▶ _DIRECTIONS_
Transcribe, word for word and with nothing extra, the line containing "(221, 342) = (131, 314): orange" and each line that comes after it in the entries.

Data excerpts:
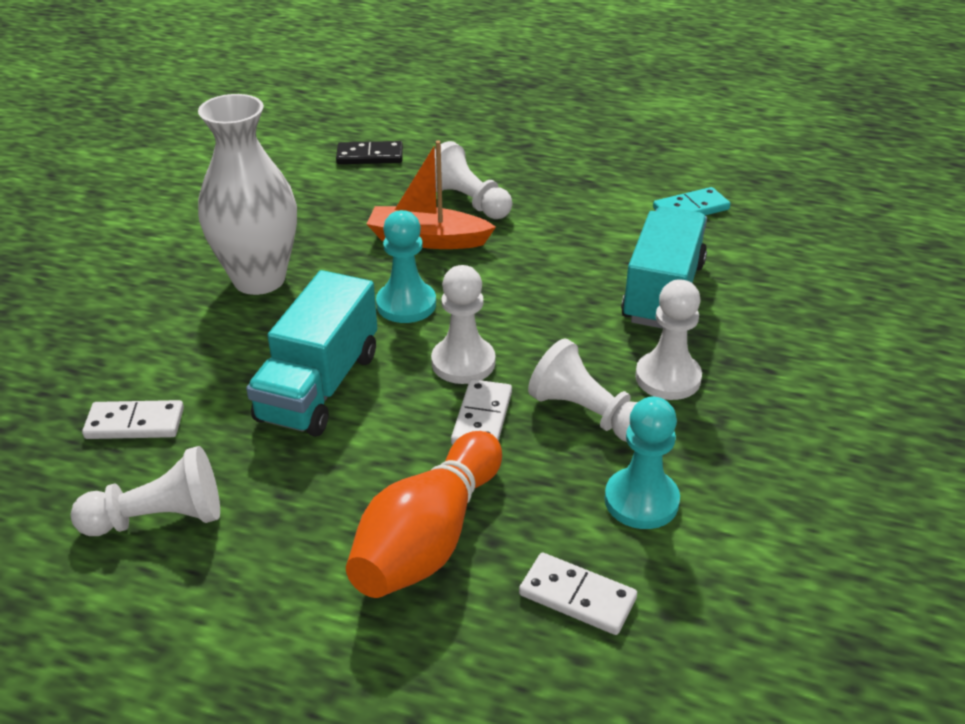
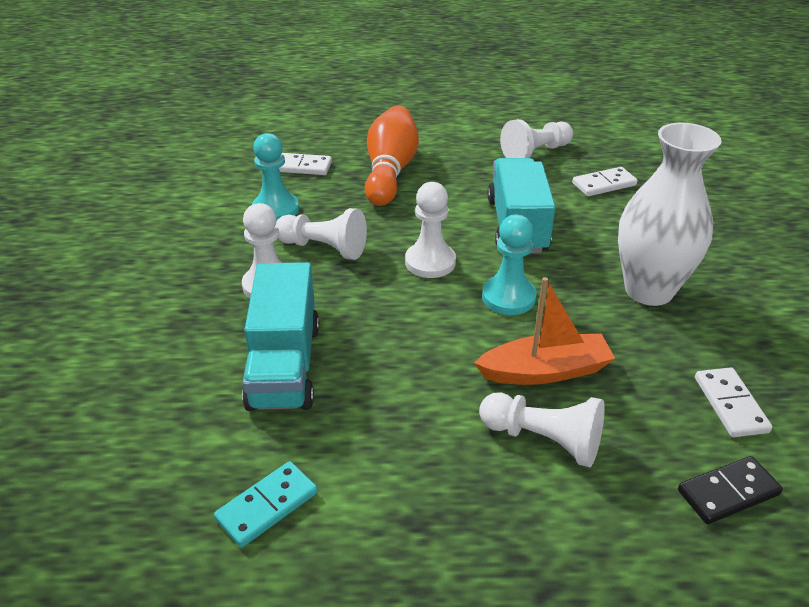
camera: 160 degrees right, 0 degrees up
(482, 418) = (394, 231): white domino -> white domino (730, 404)

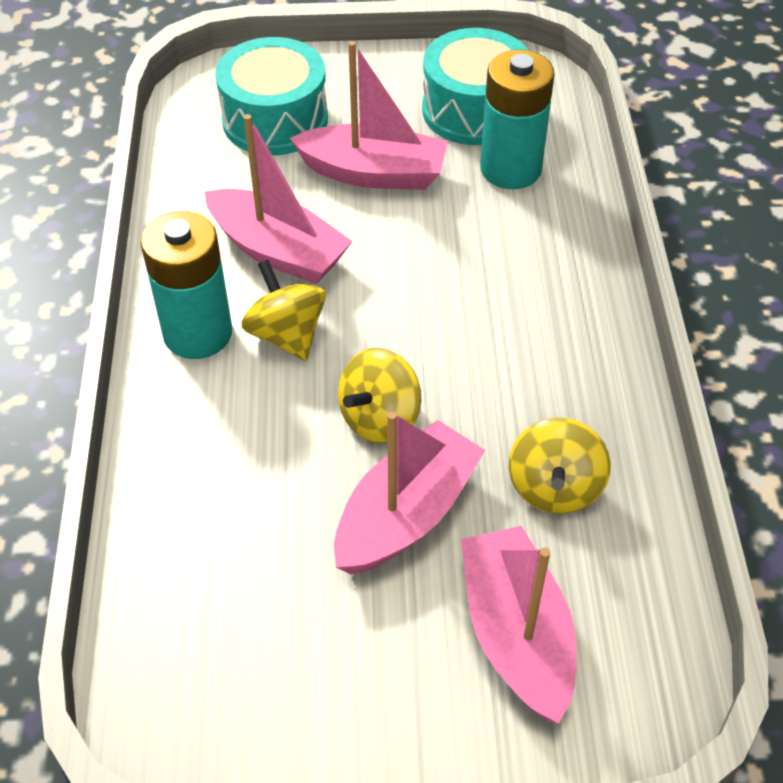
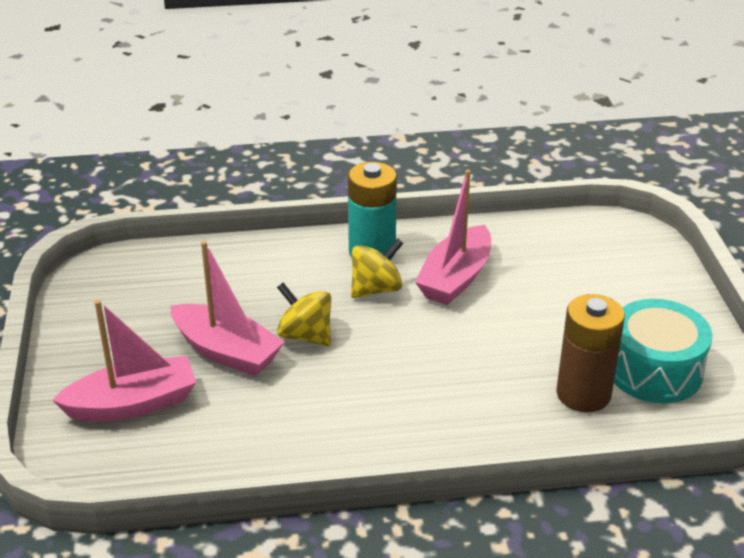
camera: 85 degrees right, 15 degrees down
(275, 120) = (598, 264): turquoise drum -> none
(374, 173) = (553, 318): pink boat -> none
(510, 169) = (583, 394): turquoise battery -> brown battery
(554, 487) = (248, 422): yellow spinning top -> none

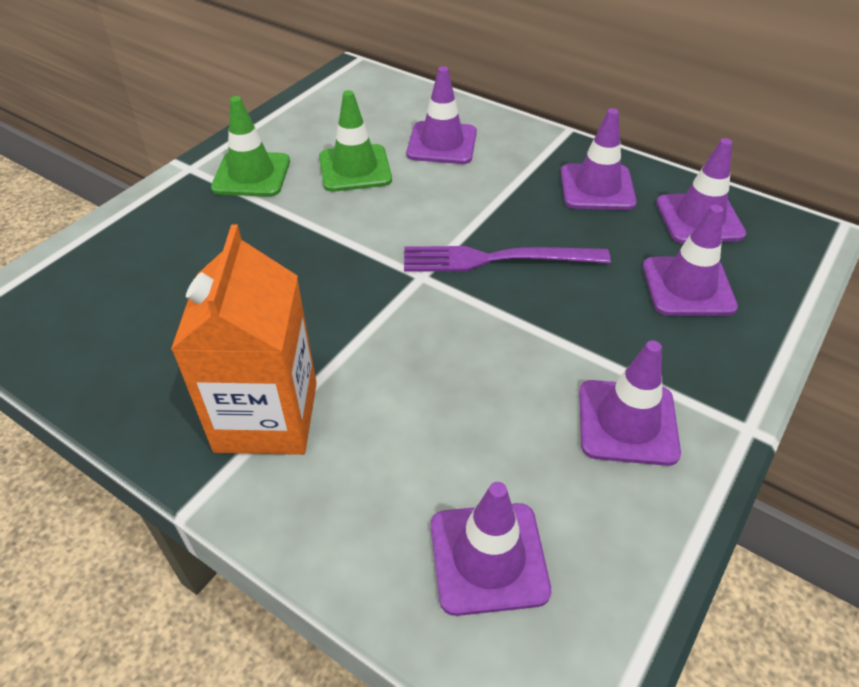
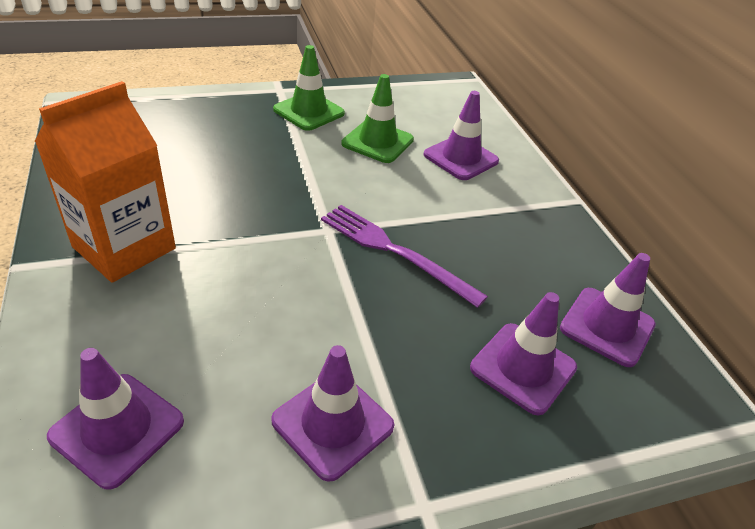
camera: 35 degrees right, 5 degrees down
(597, 187) = (544, 252): purple traffic cone -> none

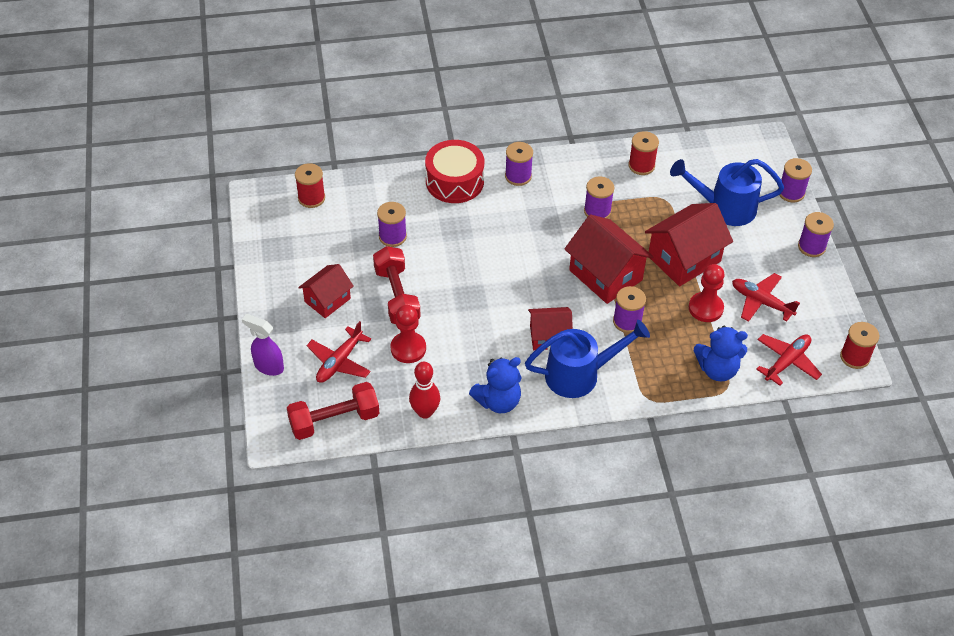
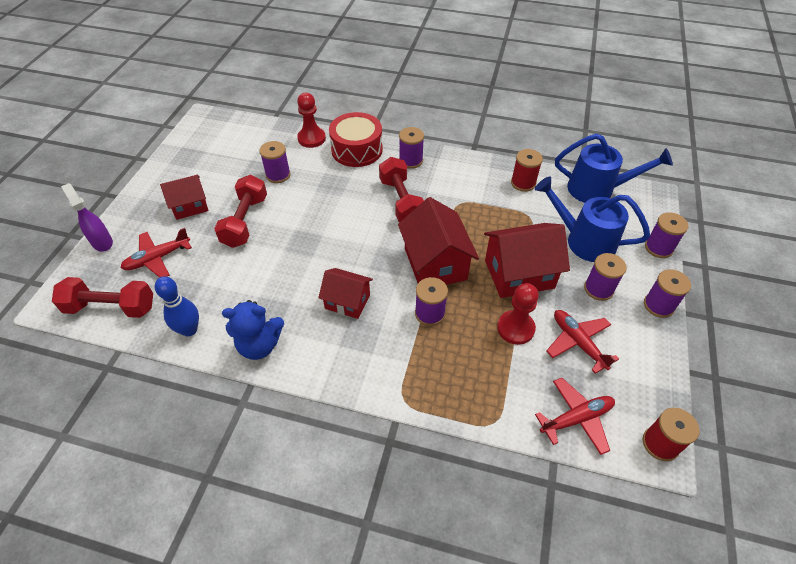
camera: 25 degrees right, 0 degrees up
(311, 198) = (241, 130): red spool -> none
(408, 348) = (220, 267): red pawn -> red pawn (311, 138)
(425, 412) = (189, 330): red bowling pin -> blue bowling pin
(536, 224) = (401, 201): none -> red dumbbell
(580, 374) = (352, 349): blue watering can -> blue watering can (598, 190)
(597, 211) = (461, 207): purple spool -> purple spool (598, 289)
(717, 369) = (494, 397): blue teddy bear -> none

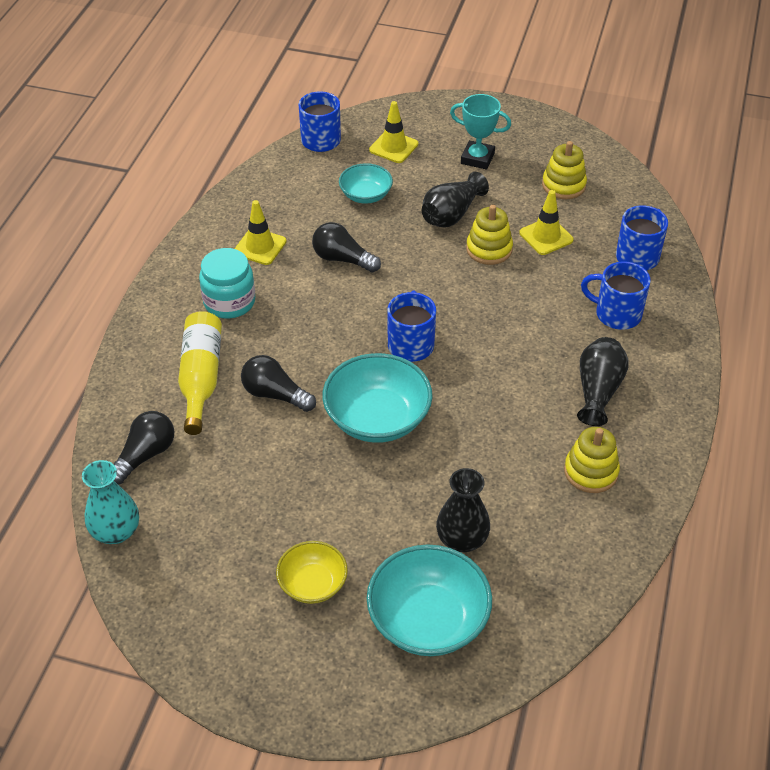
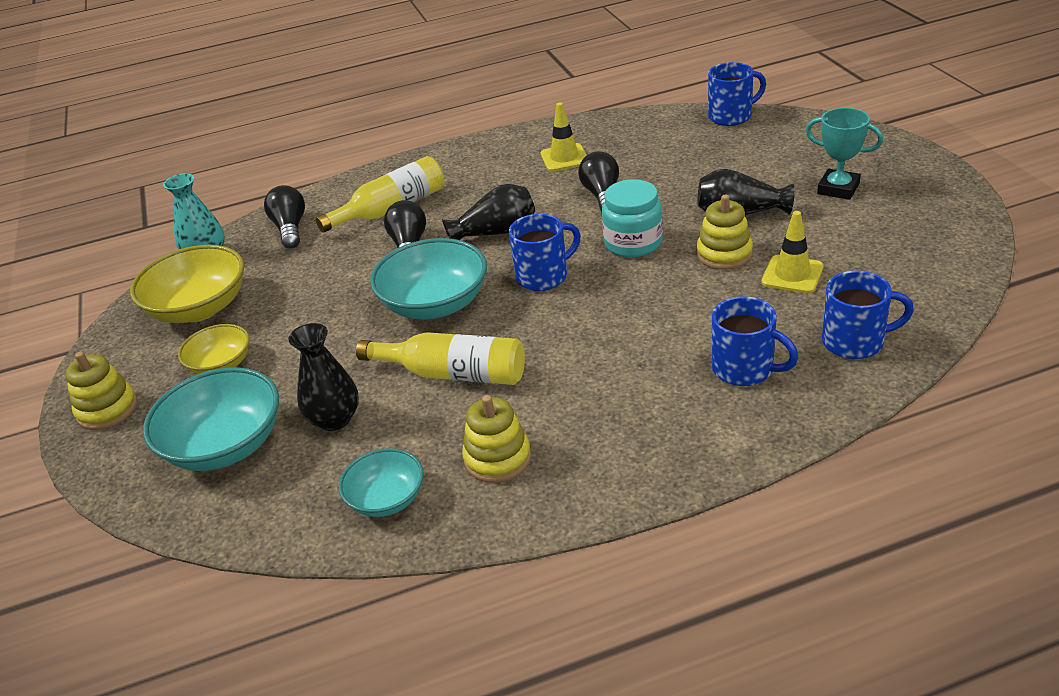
camera: 60 degrees right, 10 degrees down
(145, 455) = (290, 228): black light bulb -> black light bulb turned 105 degrees counterclockwise
(204, 568) = (199, 308): none -> yellow bowl
(229, 302) = (486, 178): turquoise jar -> turquoise jar (633, 243)
(365, 195) = (696, 166): turquoise bowl -> turquoise bowl (387, 499)
(393, 147) = (779, 147): yellow traffic cone -> none
(476, 449) = (453, 373): none -> yellow bottle
(477, 158) = (838, 189): turquoise trophy -> turquoise trophy turned 45 degrees counterclockwise
(563, 185) = (884, 248): yellow stacking toy -> yellow stacking toy (107, 409)
(598, 391) = (616, 410): black vase -> black vase (496, 232)
(616, 314) = (745, 369): blue mug -> blue mug turned 135 degrees clockwise

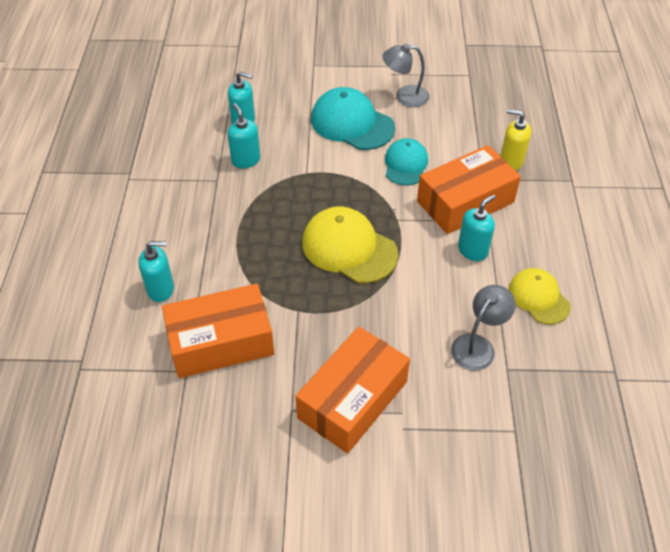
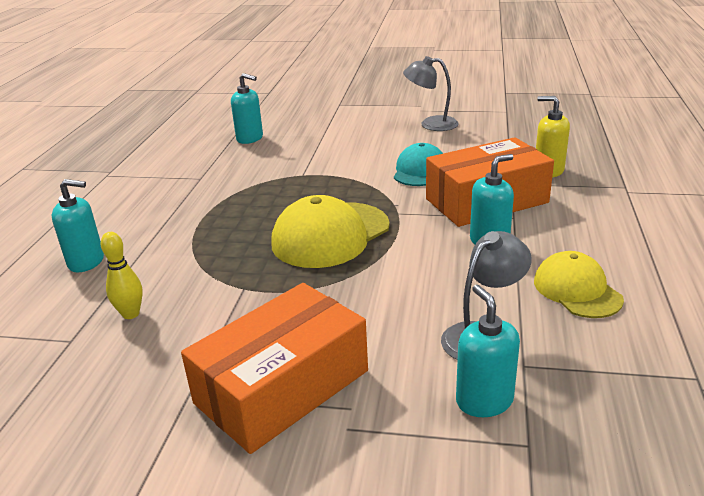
camera: 10 degrees right, 20 degrees down
(221, 342) = (131, 314): orange box -> yellow bowling pin
(246, 160) = (239, 164): turquoise soap dispenser -> turquoise soap dispenser (484, 400)
(349, 248) = (330, 235): yellow cap -> yellow cap turned 90 degrees counterclockwise
(352, 123) = (367, 141): turquoise cap -> none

▶ _WORKED SOLUTION_
(221, 342) = (131, 314): orange box -> yellow bowling pin
(246, 160) = (239, 164): turquoise soap dispenser -> turquoise soap dispenser (484, 400)
(349, 248) = (330, 235): yellow cap -> yellow cap turned 90 degrees counterclockwise
(352, 123) = (367, 141): turquoise cap -> none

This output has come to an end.